● Records to use
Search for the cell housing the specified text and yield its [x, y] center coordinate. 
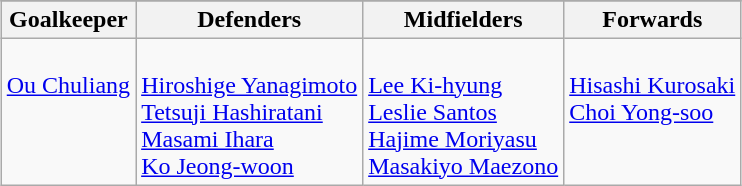
Defenders [250, 20]
Hisashi Kurosaki Choi Yong-soo [652, 112]
Goalkeeper [68, 20]
Forwards [652, 20]
Midfielders [464, 20]
Lee Ki-hyung Leslie Santos Hajime Moriyasu Masakiyo Maezono [464, 112]
Ou Chuliang [68, 112]
Hiroshige Yanagimoto Tetsuji Hashiratani Masami Ihara Ko Jeong-woon [250, 112]
Output the [x, y] coordinate of the center of the cell containing the given text.  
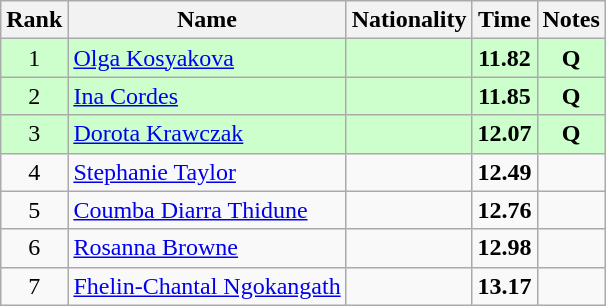
1 [34, 58]
Nationality [409, 20]
2 [34, 96]
Rosanna Browne [207, 248]
Olga Kosyakova [207, 58]
Rank [34, 20]
6 [34, 248]
13.17 [504, 286]
Ina Cordes [207, 96]
5 [34, 210]
Name [207, 20]
12.49 [504, 172]
4 [34, 172]
Notes [571, 20]
Fhelin-Chantal Ngokangath [207, 286]
Time [504, 20]
12.98 [504, 248]
Stephanie Taylor [207, 172]
11.85 [504, 96]
12.76 [504, 210]
Dorota Krawczak [207, 134]
12.07 [504, 134]
Coumba Diarra Thidune [207, 210]
3 [34, 134]
7 [34, 286]
11.82 [504, 58]
Capture the cell that displays the provided text and extract its [x, y] central coordinate. 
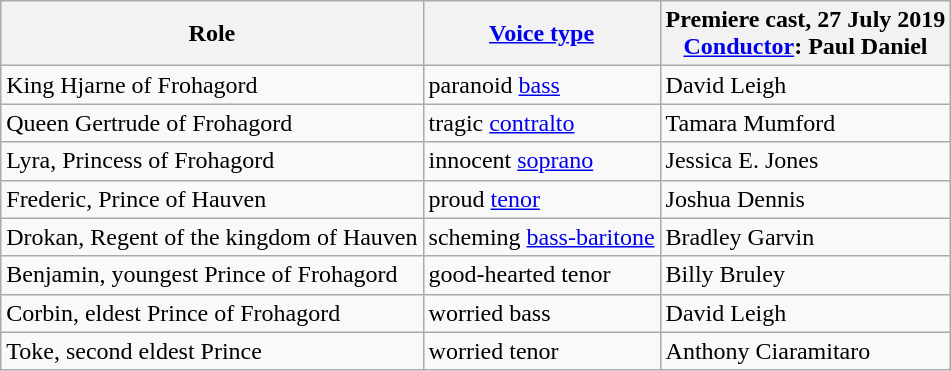
Benjamin, youngest Prince of Frohagord [212, 275]
Frederic, Prince of Hauven [212, 199]
Voice type [542, 34]
Role [212, 34]
Corbin, eldest Prince of Frohagord [212, 313]
Toke, second eldest Prince [212, 351]
good-hearted tenor [542, 275]
Drokan, Regent of the kingdom of Hauven [212, 237]
worried tenor [542, 351]
Jessica E. Jones [806, 161]
paranoid bass [542, 85]
Joshua Dennis [806, 199]
Billy Bruley [806, 275]
King Hjarne of Frohagord [212, 85]
scheming bass-baritone [542, 237]
Bradley Garvin [806, 237]
Tamara Mumford [806, 123]
worried bass [542, 313]
tragic contralto [542, 123]
Anthony Ciaramitaro [806, 351]
innocent soprano [542, 161]
Lyra, Princess of Frohagord [212, 161]
Queen Gertrude of Frohagord [212, 123]
Premiere cast, 27 July 2019Conductor: Paul Daniel [806, 34]
proud tenor [542, 199]
Scan for the cell matching the given text and deliver its [X, Y] coordinate at center. 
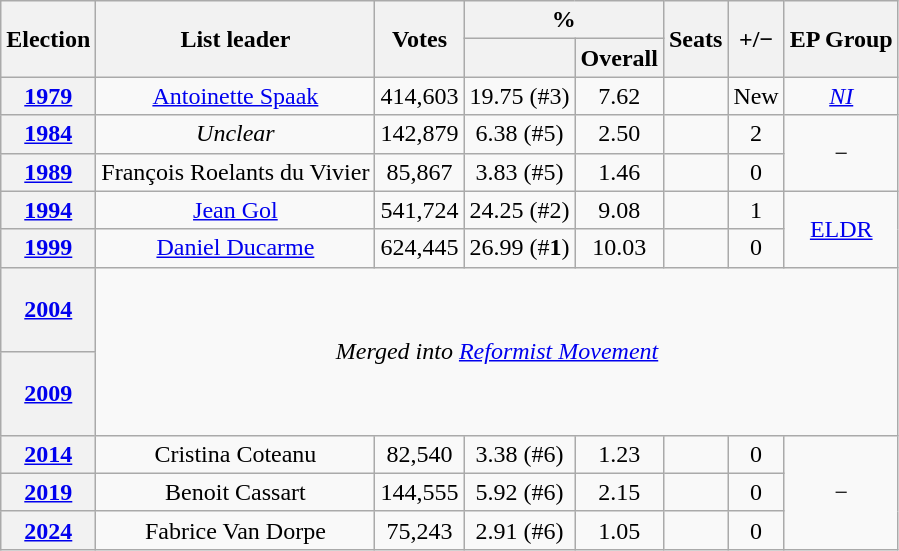
Overall [619, 58]
2019 [48, 492]
1999 [48, 248]
1994 [48, 210]
2.91 (#6) [520, 530]
2004 [48, 309]
List leader [236, 39]
144,555 [420, 492]
414,603 [420, 96]
EP Group [841, 39]
19.75 (#3) [520, 96]
2.50 [619, 134]
Election [48, 39]
Votes [420, 39]
Fabrice Van Dorpe [236, 530]
1989 [48, 172]
1984 [48, 134]
Unclear [236, 134]
6.38 (#5) [520, 134]
2009 [48, 393]
82,540 [420, 454]
75,243 [420, 530]
Benoit Cassart [236, 492]
Merged into Reformist Movement [497, 351]
541,724 [420, 210]
85,867 [420, 172]
2.15 [619, 492]
1.46 [619, 172]
3.38 (#6) [520, 454]
2024 [48, 530]
2014 [48, 454]
% [564, 20]
624,445 [420, 248]
10.03 [619, 248]
1.23 [619, 454]
Daniel Ducarme [236, 248]
1 [756, 210]
5.92 (#6) [520, 492]
Antoinette Spaak [236, 96]
26.99 (#1) [520, 248]
+/− [756, 39]
ELDR [841, 229]
2 [756, 134]
Cristina Coteanu [236, 454]
Jean Gol [236, 210]
François Roelants du Vivier [236, 172]
1979 [48, 96]
3.83 (#5) [520, 172]
New [756, 96]
9.08 [619, 210]
142,879 [420, 134]
7.62 [619, 96]
24.25 (#2) [520, 210]
Seats [695, 39]
1.05 [619, 530]
NI [841, 96]
From the cell containing the given text, extract its center point as [x, y] coordinate. 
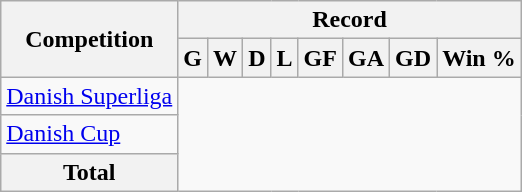
Total [90, 172]
Danish Superliga [90, 96]
GF [320, 58]
W [226, 58]
Danish Cup [90, 134]
Competition [90, 39]
GD [414, 58]
D [257, 58]
Record [350, 20]
G [193, 58]
GA [366, 58]
Win % [480, 58]
L [284, 58]
Determine the [x, y] coordinate at the center of the cell enclosing the given text.  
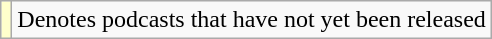
Denotes podcasts that have not yet been released [252, 20]
Return (X, Y) of the center of cell containing provided text 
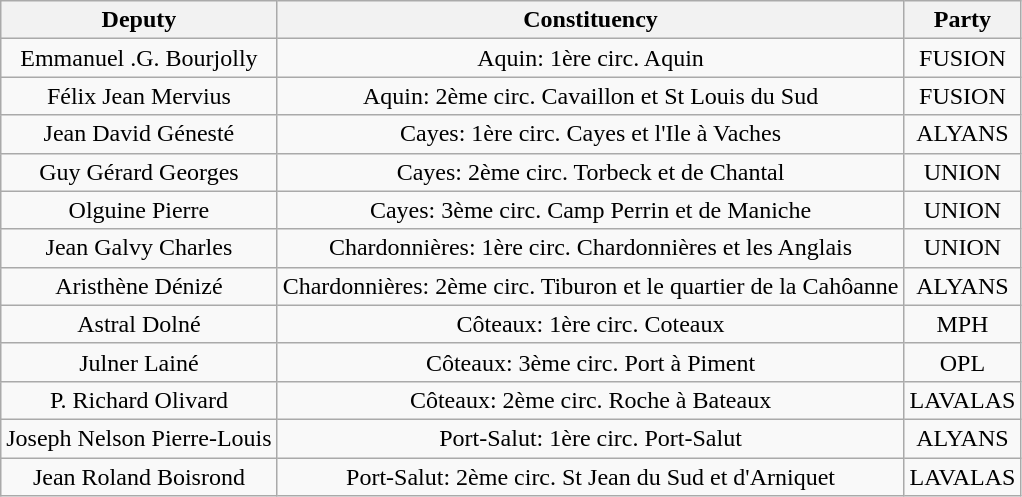
P. Richard Olivard (139, 400)
Cayes: 1ère circ. Cayes et l'Ile à Vaches (590, 134)
Aristhène Dénizé (139, 286)
Côteaux: 1ère circ. Coteaux (590, 324)
Cayes: 3ème circ. Camp Perrin et de Maniche (590, 210)
Port-Salut: 2ème circ. St Jean du Sud et d'Arniquet (590, 477)
Aquin: 1ère circ. Aquin (590, 58)
Jean David Génesté (139, 134)
Julner Lainé (139, 362)
Aquin: 2ème circ. Cavaillon et St Louis du Sud (590, 96)
Chardonnières: 1ère circ. Chardonnières et les Anglais (590, 248)
Chardonnières: 2ème circ. Tiburon et le quartier de la Cahôanne (590, 286)
Félix Jean Mervius (139, 96)
Port-Salut: 1ère circ. Port-Salut (590, 438)
Côteaux: 3ème circ. Port à Piment (590, 362)
Party (962, 20)
Côteaux: 2ème circ. Roche à Bateaux (590, 400)
MPH (962, 324)
Guy Gérard Georges (139, 172)
Deputy (139, 20)
Emmanuel .G. Bourjolly (139, 58)
Jean Roland Boisrond (139, 477)
Constituency (590, 20)
Astral Dolné (139, 324)
Cayes: 2ème circ. Torbeck et de Chantal (590, 172)
Jean Galvy Charles (139, 248)
Joseph Nelson Pierre-Louis (139, 438)
Olguine Pierre (139, 210)
OPL (962, 362)
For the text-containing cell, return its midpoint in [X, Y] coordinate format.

● Stated problem
Turn all of the records above into a numbered list with one line per entry, skipping blank lines and leaving out the picture lines.

● Written solution
1. Search for the cell housing the specified text and yield its [x, y] center coordinate. 
2. Defenders [250, 20]
3. Hisashi Kurosaki Choi Yong-soo [652, 112]
4. Goalkeeper [68, 20]
5. Forwards [652, 20]
6. Midfielders [464, 20]
7. Lee Ki-hyung Leslie Santos Hajime Moriyasu Masakiyo Maezono [464, 112]
8. Ou Chuliang [68, 112]
9. Hiroshige Yanagimoto Tetsuji Hashiratani Masami Ihara Ko Jeong-woon [250, 112]
10. Output the [x, y] coordinate of the center of the cell containing the given text.  
11. 1 [34, 58]
12. Nationality [409, 20]
13. 2 [34, 96]
14. Rosanna Browne [207, 248]
15. Olga Kosyakova [207, 58]
16. Rank [34, 20]
17. 6 [34, 248]
18. 13.17 [504, 286]
19. Ina Cordes [207, 96]
20. 5 [34, 210]
21. Name [207, 20]
22. 12.49 [504, 172]
23. 4 [34, 172]
24. Notes [571, 20]
25. Fhelin-Chantal Ngokangath [207, 286]
26. Time [504, 20]
27. 12.98 [504, 248]
28. Stephanie Taylor [207, 172]
29. 11.85 [504, 96]
30. 12.76 [504, 210]
31. Dorota Krawczak [207, 134]
32. 12.07 [504, 134]
33. Coumba Diarra Thidune [207, 210]
34. 3 [34, 134]
35. 7 [34, 286]
36. 11.82 [504, 58]
37. Capture the cell that displays the provided text and extract its [x, y] central coordinate. 
38. Benjamin, youngest Prince of Frohagord [212, 275]
39. Frederic, Prince of Hauven [212, 199]
40. Voice type [542, 34]
41. Role [212, 34]
42. Corbin, eldest Prince of Frohagord [212, 313]
43. Toke, second eldest Prince [212, 351]
44. good-hearted tenor [542, 275]
45. Drokan, Regent of the kingdom of Hauven [212, 237]
46. worried tenor [542, 351]
47. Jessica E. Jones [806, 161]
48. paranoid bass [542, 85]
49. Joshua Dennis [806, 199]
50. Billy Bruley [806, 275]
51. King Hjarne of Frohagord [212, 85]
52. scheming bass-baritone [542, 237]
53. Bradley Garvin [806, 237]
54. Tamara Mumford [806, 123]
55. worried bass [542, 313]
56. tragic contralto [542, 123]
57. Anthony Ciaramitaro [806, 351]
58. innocent soprano [542, 161]
59. Lyra, Princess of Frohagord [212, 161]
60. Queen Gertrude of Frohagord [212, 123]
61. Premiere cast, 27 July 2019Conductor: Paul Daniel [806, 34]
62. proud tenor [542, 199]
63. Scan for the cell matching the given text and deliver its [X, Y] coordinate at center. 
64. Overall [619, 58]
65. 2019 [48, 492]
66. 1999 [48, 248]
67. 1994 [48, 210]
68. 2.91 (#6) [520, 530]
69. 2004 [48, 309]
70. List leader [236, 39]
71. 144,555 [420, 492]
72. 414,603 [420, 96]
73. EP Group [841, 39]
74. 19.75 (#3) [520, 96]
75. 2.50 [619, 134]
76. Election [48, 39]
77. Votes [420, 39]
78. Fabrice Van Dorpe [236, 530]
79. 1989 [48, 172]
80. 1984 [48, 134]
81. Unclear [236, 134]
82. 6.38 (#5) [520, 134]
83. 2009 [48, 393]
84. 82,540 [420, 454]
85. 75,243 [420, 530]
86. Benoit Cassart [236, 492]
87. Merged into Reformist Movement [497, 351]
88. 541,724 [420, 210]
89. 85,867 [420, 172]
90. 2.15 [619, 492]
91. 1.46 [619, 172]
92. 3.38 (#6) [520, 454]
93. 2024 [48, 530]
94. 2014 [48, 454]
95. % [564, 20]
96. 624,445 [420, 248]
97. 10.03 [619, 248]
98. 1.23 [619, 454]
99. Daniel Ducarme [236, 248]
100. 1 [756, 210]
101. 5.92 (#6) [520, 492]
102. Antoinette Spaak [236, 96]
103. 26.99 (#1) [520, 248]
104. +/− [756, 39]
105. ELDR [841, 229]
106. 2 [756, 134]
107. Cristina Coteanu [236, 454]
108. Jean Gol [236, 210]
109. François Roelants du Vivier [236, 172]
110. 1979 [48, 96]
111. 3.83 (#5) [520, 172]
112. New [756, 96]
113. 9.08 [619, 210]
114. 142,879 [420, 134]
115. 7.62 [619, 96]
116. 24.25 (#2) [520, 210]
117. Seats [695, 39]
118. 1.05 [619, 530]
119. NI [841, 96]
120. From the cell containing the given text, extract its center point as [x, y] coordinate. 
121. Total [90, 172]
122. Danish Superliga [90, 96]
123. GF [320, 58]
124. W [226, 58]
125. Danish Cup [90, 134]
126. Competition [90, 39]
127. GD [414, 58]
128. D [257, 58]
129. Record [350, 20]
130. G [193, 58]
131. GA [366, 58]
132. Win % [480, 58]
133. L [284, 58]
134. Determine the [x, y] coordinate at the center of the cell enclosing the given text.  
135. Denotes podcasts that have not yet been released [252, 20]
136. Return (X, Y) of the center of cell containing provided text 
137. P. Richard Olivard (139, 400)
138. Cayes: 1ère circ. Cayes et l'Ile à Vaches (590, 134)
139. Aristhène Dénizé (139, 286)
140. Côteaux: 1ère circ. Coteaux (590, 324)
141. Cayes: 3ème circ. Camp Perrin et de Maniche (590, 210)
142. Port-Salut: 2ème circ. St Jean du Sud et d'Arniquet (590, 477)
143. Aquin: 1ère circ. Aquin (590, 58)
144. Jean David Génesté (139, 134)
145. Julner Lainé (139, 362)
146. Aquin: 2ème circ. Cavaillon et St Louis du Sud (590, 96)
147. Chardonnières: 1ère circ. Chardonnières et les Anglais (590, 248)
148. Chardonnières: 2ème circ. Tiburon et le quartier de la Cahôanne (590, 286)
149. Félix Jean Mervius (139, 96)
150. Port-Salut: 1ère circ. Port-Salut (590, 438)
151. Côteaux: 3ème circ. Port à Piment (590, 362)
152. Party (962, 20)
153. Côteaux: 2ème circ. Roche à Bateaux (590, 400)
154. MPH (962, 324)
155. Guy Gérard Georges (139, 172)
156. Deputy (139, 20)
157. Emmanuel .G. Bourjolly (139, 58)
158. Jean Roland Boisrond (139, 477)
159. Constituency (590, 20)
160. Astral Dolné (139, 324)
161. Cayes: 2ème circ. Torbeck et de Chantal (590, 172)
162. Jean Galvy Charles (139, 248)
163. Joseph Nelson Pierre-Louis (139, 438)
164. Olguine Pierre (139, 210)
165. OPL (962, 362)
166. For the text-containing cell, return its midpoint in [X, Y] coordinate format.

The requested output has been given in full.